THE TASK: For every line in the records that has the word "brown", make a copy.

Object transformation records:
= Beginning of Section =
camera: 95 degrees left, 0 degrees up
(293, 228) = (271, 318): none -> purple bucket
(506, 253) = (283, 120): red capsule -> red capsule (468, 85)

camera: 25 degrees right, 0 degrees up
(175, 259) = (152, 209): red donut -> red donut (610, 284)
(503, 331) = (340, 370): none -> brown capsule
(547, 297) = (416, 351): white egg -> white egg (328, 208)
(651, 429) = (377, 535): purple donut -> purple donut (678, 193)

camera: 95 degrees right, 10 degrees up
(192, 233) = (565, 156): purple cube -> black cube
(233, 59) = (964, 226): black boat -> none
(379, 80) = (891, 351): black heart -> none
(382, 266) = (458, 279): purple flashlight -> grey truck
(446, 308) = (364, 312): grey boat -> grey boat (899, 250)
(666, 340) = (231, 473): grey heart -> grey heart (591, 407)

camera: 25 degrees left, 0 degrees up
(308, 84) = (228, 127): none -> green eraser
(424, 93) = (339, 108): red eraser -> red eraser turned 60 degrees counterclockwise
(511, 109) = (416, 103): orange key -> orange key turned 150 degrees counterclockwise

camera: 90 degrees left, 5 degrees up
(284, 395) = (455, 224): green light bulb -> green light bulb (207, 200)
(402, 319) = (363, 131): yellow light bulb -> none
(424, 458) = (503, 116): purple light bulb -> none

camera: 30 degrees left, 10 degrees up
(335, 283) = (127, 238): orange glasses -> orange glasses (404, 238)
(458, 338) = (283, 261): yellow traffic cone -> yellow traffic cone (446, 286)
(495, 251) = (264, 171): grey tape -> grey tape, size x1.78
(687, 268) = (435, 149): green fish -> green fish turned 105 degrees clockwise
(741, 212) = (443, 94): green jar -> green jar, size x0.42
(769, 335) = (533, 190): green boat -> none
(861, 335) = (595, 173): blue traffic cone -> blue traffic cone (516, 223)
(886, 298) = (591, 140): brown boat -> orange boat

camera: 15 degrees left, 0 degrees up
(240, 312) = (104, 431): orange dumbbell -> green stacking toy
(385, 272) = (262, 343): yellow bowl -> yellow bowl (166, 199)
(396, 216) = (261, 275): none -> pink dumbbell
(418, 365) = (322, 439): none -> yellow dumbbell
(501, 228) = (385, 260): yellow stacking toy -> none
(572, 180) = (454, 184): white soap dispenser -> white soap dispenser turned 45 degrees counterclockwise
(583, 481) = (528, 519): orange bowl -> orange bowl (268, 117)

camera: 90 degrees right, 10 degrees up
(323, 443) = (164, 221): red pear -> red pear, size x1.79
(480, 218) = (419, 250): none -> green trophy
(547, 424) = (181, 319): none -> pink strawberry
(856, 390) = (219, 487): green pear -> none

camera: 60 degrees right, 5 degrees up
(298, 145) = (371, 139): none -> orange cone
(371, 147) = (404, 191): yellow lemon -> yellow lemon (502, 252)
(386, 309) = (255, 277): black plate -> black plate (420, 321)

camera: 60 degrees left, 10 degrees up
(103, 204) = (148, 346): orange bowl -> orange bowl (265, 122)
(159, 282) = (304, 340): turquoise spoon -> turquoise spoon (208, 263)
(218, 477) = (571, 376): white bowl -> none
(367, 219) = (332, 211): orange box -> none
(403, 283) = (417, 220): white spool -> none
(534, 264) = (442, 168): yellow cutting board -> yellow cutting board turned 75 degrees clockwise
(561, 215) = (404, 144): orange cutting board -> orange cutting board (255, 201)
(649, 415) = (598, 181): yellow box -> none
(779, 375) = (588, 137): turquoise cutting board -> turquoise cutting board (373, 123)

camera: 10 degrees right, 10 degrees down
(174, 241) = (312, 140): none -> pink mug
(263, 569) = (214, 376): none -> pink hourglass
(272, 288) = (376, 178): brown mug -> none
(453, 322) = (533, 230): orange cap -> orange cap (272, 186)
= End of Section =
RESPONSE TO THIS EXERCISE:
(503, 331) = (340, 370): none -> brown capsule
(886, 298) = (591, 140): brown boat -> orange boat
(272, 288) = (376, 178): brown mug -> none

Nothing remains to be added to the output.